SUPPLIED DATA
=== Section Start ===

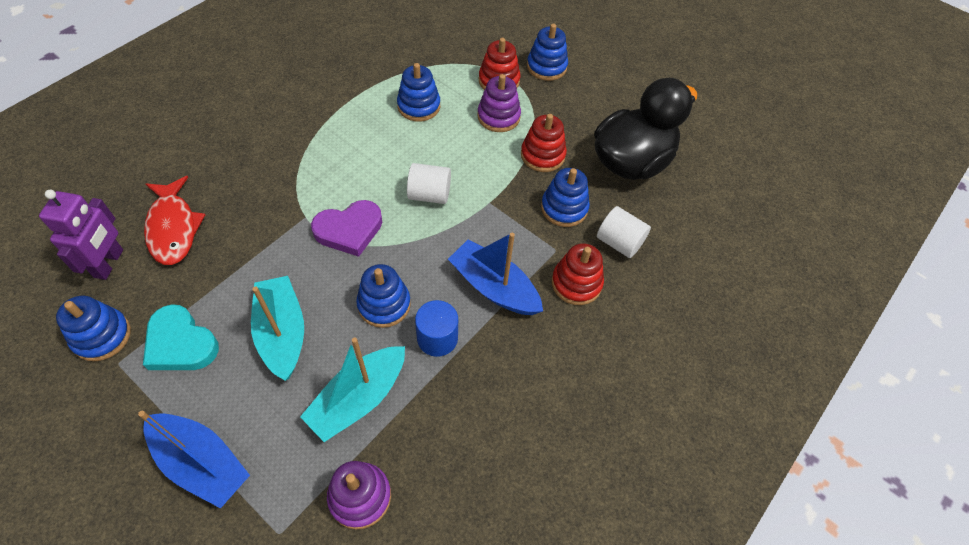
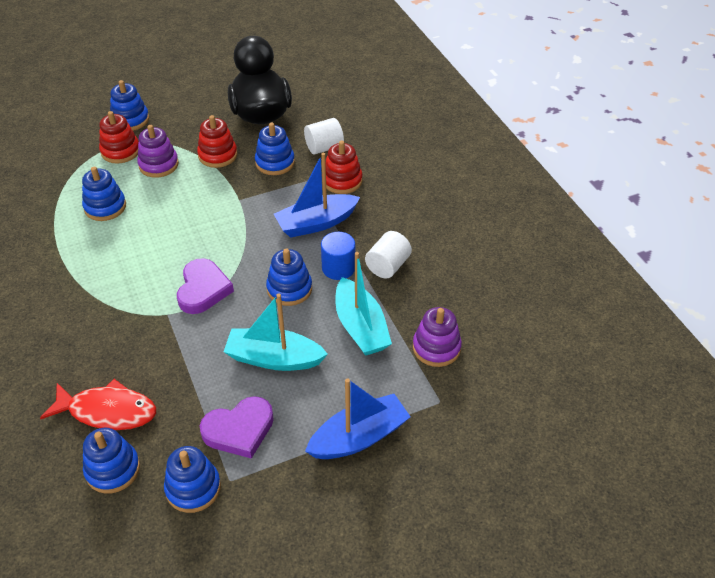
camera: 60 degrees left, 10 degrees down
(109, 263) = (113, 469): purple robot -> blue stacking toy
(180, 343) = (239, 430): turquoise heart -> purple heart
(429, 195) = (205, 230): white cylinder -> white cylinder (388, 266)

=== Section End ===

WHAT TO WORK ON
Copy each line above holding "purple".

ANSWER BOX
(109, 263) = (113, 469): purple robot -> blue stacking toy
(180, 343) = (239, 430): turquoise heart -> purple heart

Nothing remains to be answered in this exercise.